** Opening RECORDS block **
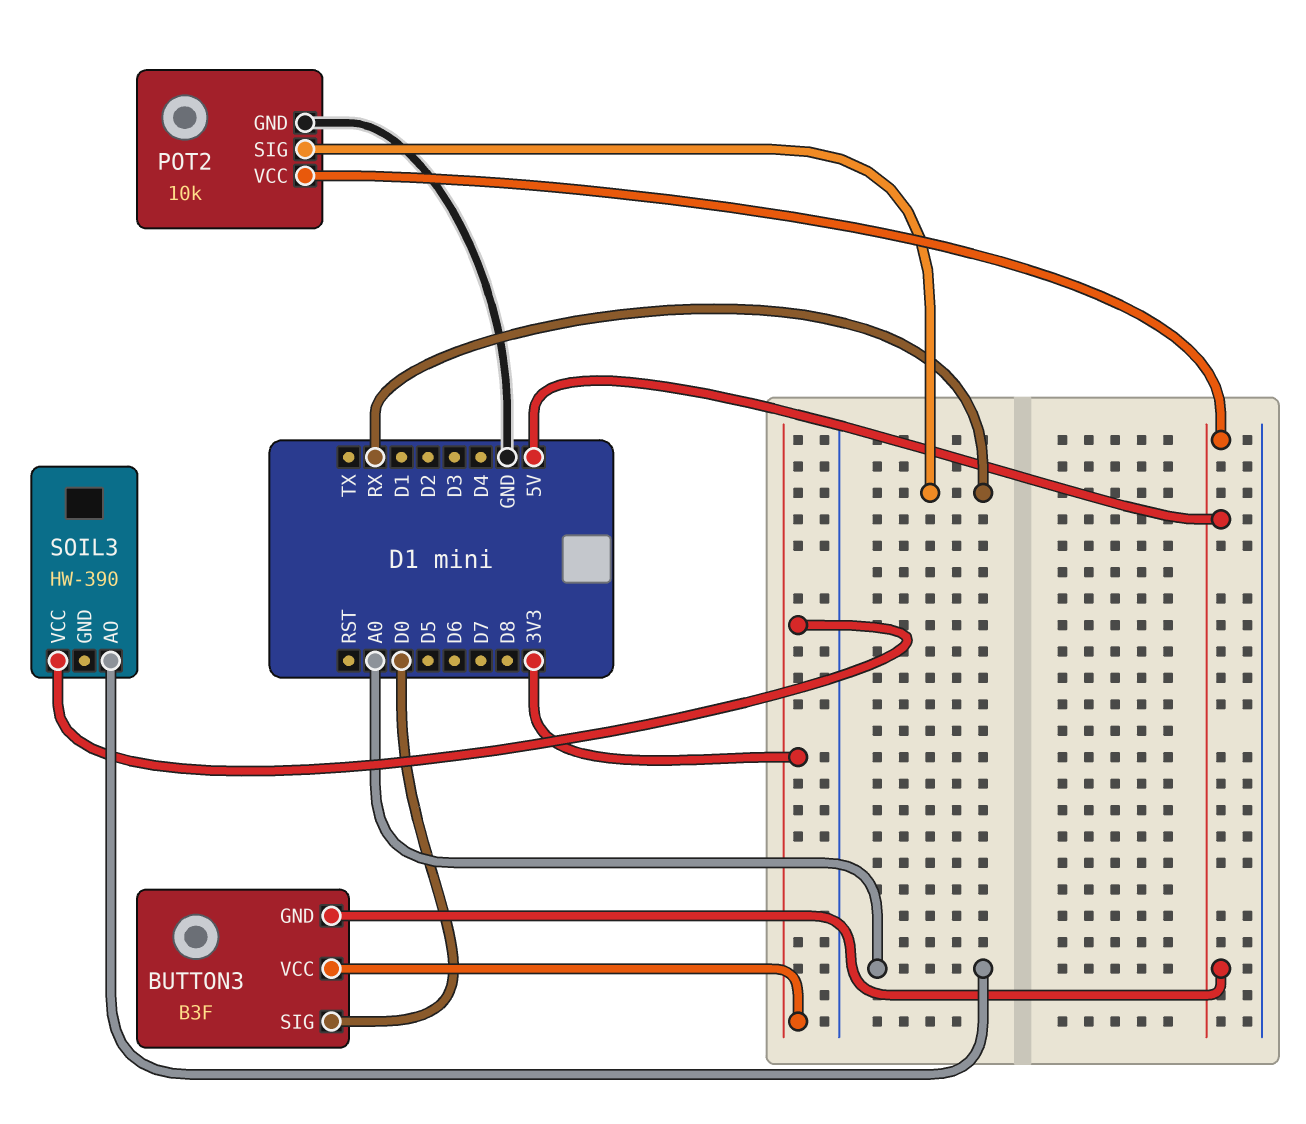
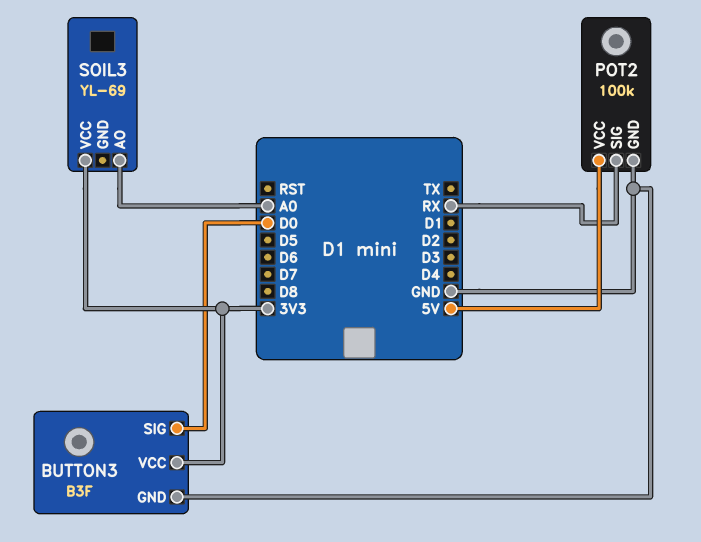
BUTTON3 pin GND: 5V -> GND
POT2: 10k -> 100k
SOIL3: HW-390 -> YL-69

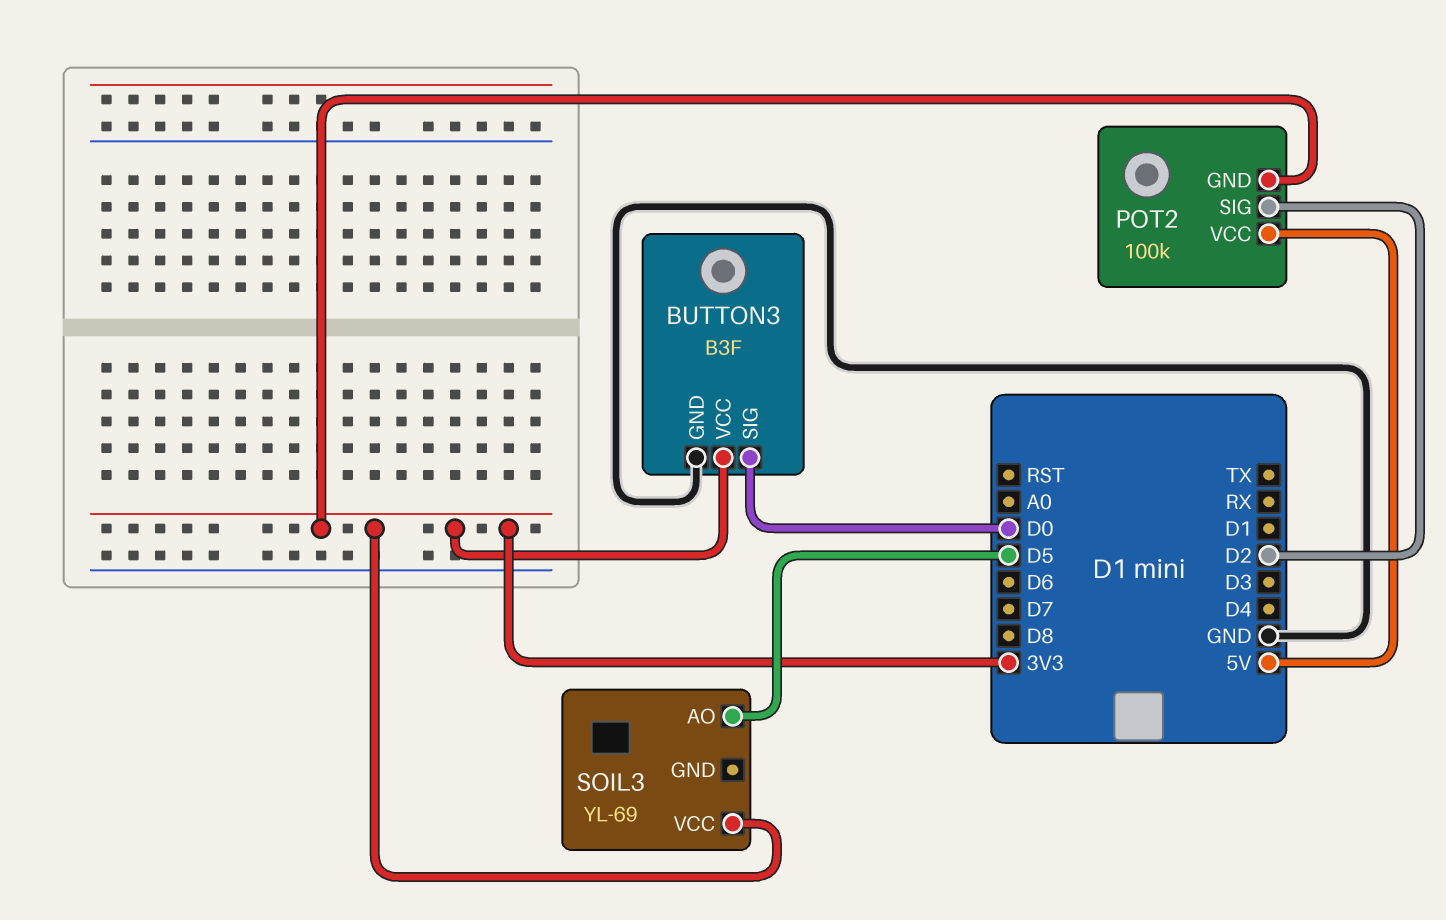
POT2 pin GND: GND -> 3V3
POT2 pin SIG: RX -> D2
SOIL3 pin AO: A0 -> D5

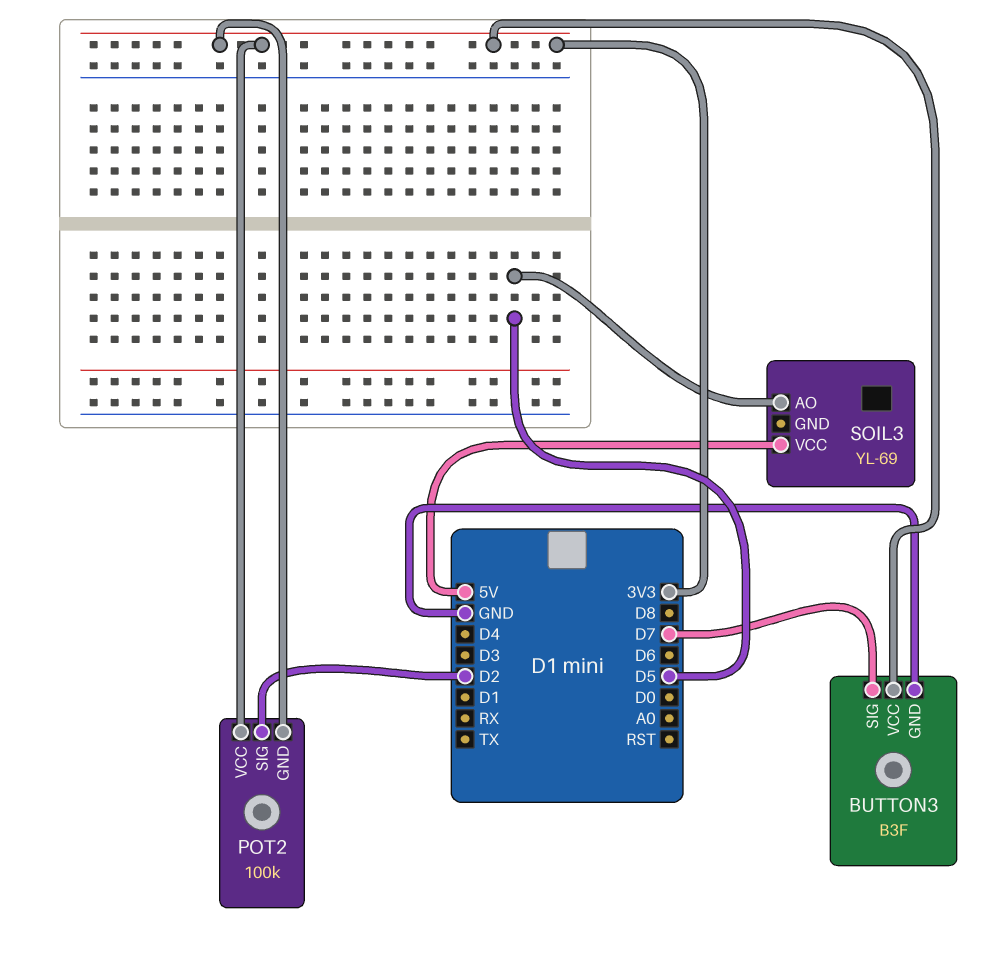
BUTTON3 pin SIG: D0 -> D7
POT2 pin VCC: 5V -> 3V3
SOIL3 pin VCC: 3V3 -> 5V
** Closing RECORDS block **
## WHAT THE TASK ASKS
Beginning with the line that contains "POT2 pin GND: GND -> 3V3" and ending with the final line of the material, reproduce those lines exactly and nothing else. Omit the pictures.

## EXERCISE RESULT
POT2 pin GND: GND -> 3V3
POT2 pin SIG: RX -> D2
SOIL3 pin AO: A0 -> D5

BUTTON3 pin SIG: D0 -> D7
POT2 pin VCC: 5V -> 3V3
SOIL3 pin VCC: 3V3 -> 5V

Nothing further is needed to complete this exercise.